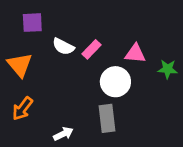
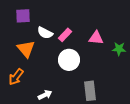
orange triangle: (20, 65) -> (26, 49), moved
white circle: (115, 82) -> (69, 60), moved
gray rectangle: (107, 118) -> (90, 91), moved

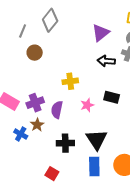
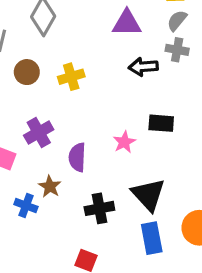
purple triangle: (101, 33) -> (127, 23), turned 48
yellow cross: (70, 81) -> (71, 77), moved
purple cross: (35, 103) -> (39, 132), moved

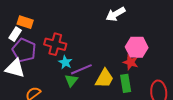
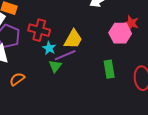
red star: (131, 62) -> (131, 23), moved
yellow trapezoid: (104, 78) -> (73, 39), moved

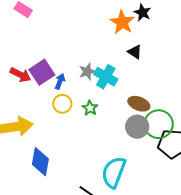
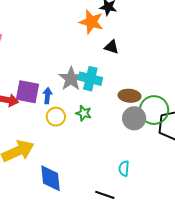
gray star: (87, 71) -> (71, 79), size x1.4
purple square: (42, 72) -> (28, 92), turned -30
cyan semicircle: (114, 172) -> (124, 169), size x0.5

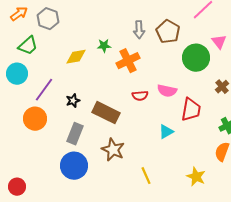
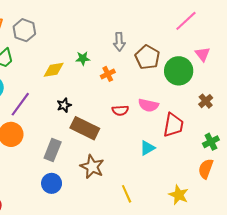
brown pentagon: (168, 32) -> (147, 57), moved
orange cross: (128, 61) -> (108, 74), size x0.6
black star: (73, 101) -> (64, 105), moved
blue circle: (74, 166) -> (52, 183), size x0.7

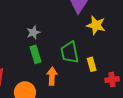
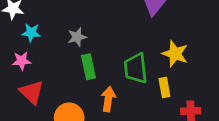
yellow star: (96, 25) -> (175, 54), moved
gray star: (33, 32) -> (77, 37), moved

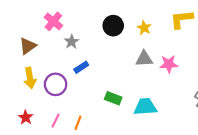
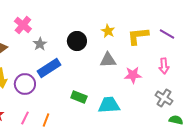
yellow L-shape: (182, 19) -> (138, 36), moved
black circle: (113, 26) -> (77, 41), moved
pink star: (169, 64) -> (133, 75), moved
blue rectangle: (81, 67) -> (49, 68), size x1.6

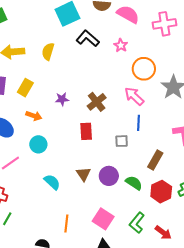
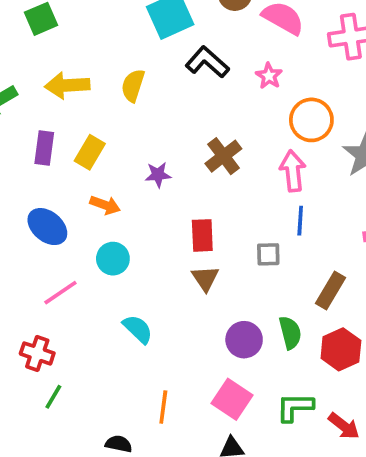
pink arrow: (134, 96) -> (293, 171), turned 40
brown cross: (97, 102) -> (223, 156), moved
brown triangle: (83, 174) -> (205, 278), moved
purple circle: (109, 176) -> (244, 340), moved
green semicircle: (134, 183) -> (290, 333), turned 42
green L-shape: (137, 223) -> (295, 407), turned 50

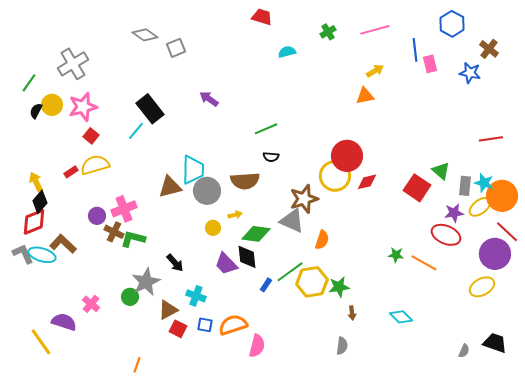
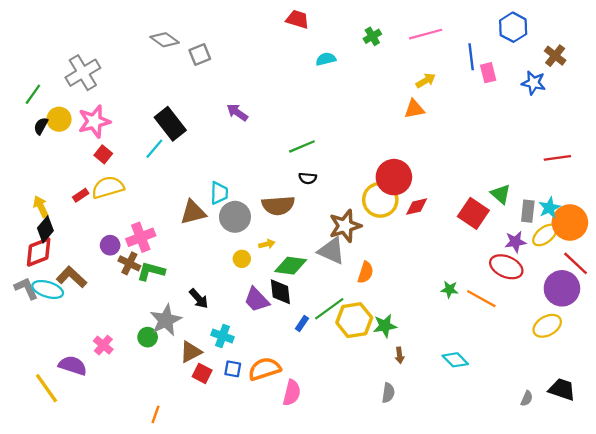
cyan trapezoid: (193, 170) -> (219, 193), size x0.7
cyan star: (484, 183) -> (549, 208), turned 30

◆ ◆ ◆ ◆

Exercise: A faithful copy of each entry is required, and no picture may be carried into it.

Answer space:
orange triangle: (20, 65) -> (26, 49), moved
white circle: (115, 82) -> (69, 60), moved
gray rectangle: (107, 118) -> (90, 91), moved

purple triangle: (101, 33) -> (127, 23), turned 48
yellow cross: (70, 81) -> (71, 77), moved
purple cross: (35, 103) -> (39, 132), moved

red star: (131, 62) -> (131, 23), moved
yellow trapezoid: (104, 78) -> (73, 39), moved

gray star: (87, 71) -> (71, 79), size x1.4
purple square: (42, 72) -> (28, 92), turned -30
cyan semicircle: (114, 172) -> (124, 169), size x0.5

brown pentagon: (168, 32) -> (147, 57), moved
orange cross: (128, 61) -> (108, 74), size x0.6
black star: (73, 101) -> (64, 105), moved
blue circle: (74, 166) -> (52, 183), size x0.7

yellow star: (96, 25) -> (175, 54), moved
gray star: (33, 32) -> (77, 37), moved

yellow L-shape: (182, 19) -> (138, 36), moved
black circle: (113, 26) -> (77, 41), moved
pink star: (169, 64) -> (133, 75), moved
blue rectangle: (81, 67) -> (49, 68), size x1.6

pink arrow: (134, 96) -> (293, 171), turned 40
brown cross: (97, 102) -> (223, 156), moved
brown triangle: (83, 174) -> (205, 278), moved
purple circle: (109, 176) -> (244, 340), moved
green semicircle: (134, 183) -> (290, 333), turned 42
green L-shape: (137, 223) -> (295, 407), turned 50

cyan trapezoid: (193, 170) -> (219, 193), size x0.7
cyan star: (484, 183) -> (549, 208), turned 30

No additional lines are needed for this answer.